(DATA SUPPLIED Opens)

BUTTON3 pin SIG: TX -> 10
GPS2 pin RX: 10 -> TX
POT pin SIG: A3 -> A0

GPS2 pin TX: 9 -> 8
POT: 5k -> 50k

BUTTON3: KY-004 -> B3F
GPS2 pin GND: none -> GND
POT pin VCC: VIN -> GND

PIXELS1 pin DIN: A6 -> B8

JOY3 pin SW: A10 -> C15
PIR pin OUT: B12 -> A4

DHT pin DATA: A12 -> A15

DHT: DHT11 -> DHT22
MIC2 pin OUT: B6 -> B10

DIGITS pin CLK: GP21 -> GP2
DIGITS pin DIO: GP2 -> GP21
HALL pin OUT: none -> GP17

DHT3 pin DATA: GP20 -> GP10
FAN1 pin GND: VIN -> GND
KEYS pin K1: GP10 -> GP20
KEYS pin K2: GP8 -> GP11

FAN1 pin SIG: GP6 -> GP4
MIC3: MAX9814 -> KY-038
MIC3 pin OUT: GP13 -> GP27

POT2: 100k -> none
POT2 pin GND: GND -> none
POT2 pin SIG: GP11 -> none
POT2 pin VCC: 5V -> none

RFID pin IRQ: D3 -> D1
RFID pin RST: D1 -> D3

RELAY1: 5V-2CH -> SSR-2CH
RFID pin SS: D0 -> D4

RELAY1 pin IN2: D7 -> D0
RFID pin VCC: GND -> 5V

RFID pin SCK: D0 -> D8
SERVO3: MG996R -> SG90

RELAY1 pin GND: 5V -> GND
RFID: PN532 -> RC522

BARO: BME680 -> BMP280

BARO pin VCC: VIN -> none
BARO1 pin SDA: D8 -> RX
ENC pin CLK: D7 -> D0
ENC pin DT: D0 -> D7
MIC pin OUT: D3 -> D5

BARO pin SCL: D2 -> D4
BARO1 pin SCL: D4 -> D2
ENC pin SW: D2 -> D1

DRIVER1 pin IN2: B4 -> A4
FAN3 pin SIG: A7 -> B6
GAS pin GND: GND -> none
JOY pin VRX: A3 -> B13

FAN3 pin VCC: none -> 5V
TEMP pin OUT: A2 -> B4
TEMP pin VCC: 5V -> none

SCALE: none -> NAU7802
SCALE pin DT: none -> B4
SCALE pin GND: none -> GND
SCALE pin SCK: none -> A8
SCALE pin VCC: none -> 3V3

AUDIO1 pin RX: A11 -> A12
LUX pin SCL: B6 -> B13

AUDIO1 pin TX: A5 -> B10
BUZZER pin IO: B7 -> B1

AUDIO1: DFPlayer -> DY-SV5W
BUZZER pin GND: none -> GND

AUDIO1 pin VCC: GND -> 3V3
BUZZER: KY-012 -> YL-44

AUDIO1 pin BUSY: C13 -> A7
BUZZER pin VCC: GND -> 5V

(DATA SUPPLIED Closes)

TASK OBJECTIVE
What you return must match the records exactly, line for line.

REPLY TO THE TASK
BUTTON3 pin SIG: TX -> 10
GPS2 pin RX: 10 -> TX
POT pin SIG: A3 -> A0

GPS2 pin TX: 9 -> 8
POT: 5k -> 50k

BUTTON3: KY-004 -> B3F
GPS2 pin GND: none -> GND
POT pin VCC: VIN -> GND

PIXELS1 pin DIN: A6 -> B8

JOY3 pin SW: A10 -> C15
PIR pin OUT: B12 -> A4

DHT pin DATA: A12 -> A15

DHT: DHT11 -> DHT22
MIC2 pin OUT: B6 -> B10

DIGITS pin CLK: GP21 -> GP2
DIGITS pin DIO: GP2 -> GP21
HALL pin OUT: none -> GP17

DHT3 pin DATA: GP20 -> GP10
FAN1 pin GND: VIN -> GND
KEYS pin K1: GP10 -> GP20
KEYS pin K2: GP8 -> GP11

FAN1 pin SIG: GP6 -> GP4
MIC3: MAX9814 -> KY-038
MIC3 pin OUT: GP13 -> GP27

POT2: 100k -> none
POT2 pin GND: GND -> none
POT2 pin SIG: GP11 -> none
POT2 pin VCC: 5V -> none

RFID pin IRQ: D3 -> D1
RFID pin RST: D1 -> D3

RELAY1: 5V-2CH -> SSR-2CH
RFID pin SS: D0 -> D4

RELAY1 pin IN2: D7 -> D0
RFID pin VCC: GND -> 5V

RFID pin SCK: D0 -> D8
SERVO3: MG996R -> SG90

RELAY1 pin GND: 5V -> GND
RFID: PN532 -> RC522

BARO: BME680 -> BMP280

BARO pin VCC: VIN -> none
BARO1 pin SDA: D8 -> RX
ENC pin CLK: D7 -> D0
ENC pin DT: D0 -> D7
MIC pin OUT: D3 -> D5

BARO pin SCL: D2 -> D4
BARO1 pin SCL: D4 -> D2
ENC pin SW: D2 -> D1

DRIVER1 pin IN2: B4 -> A4
FAN3 pin SIG: A7 -> B6
GAS pin GND: GND -> none
JOY pin VRX: A3 -> B13

FAN3 pin VCC: none -> 5V
TEMP pin OUT: A2 -> B4
TEMP pin VCC: 5V -> none

SCALE: none -> NAU7802
SCALE pin DT: none -> B4
SCALE pin GND: none -> GND
SCALE pin SCK: none -> A8
SCALE pin VCC: none -> 3V3

AUDIO1 pin RX: A11 -> A12
LUX pin SCL: B6 -> B13

AUDIO1 pin TX: A5 -> B10
BUZZER pin IO: B7 -> B1

AUDIO1: DFPlayer -> DY-SV5W
BUZZER pin GND: none -> GND

AUDIO1 pin VCC: GND -> 3V3
BUZZER: KY-012 -> YL-44

AUDIO1 pin BUSY: C13 -> A7
BUZZER pin VCC: GND -> 5V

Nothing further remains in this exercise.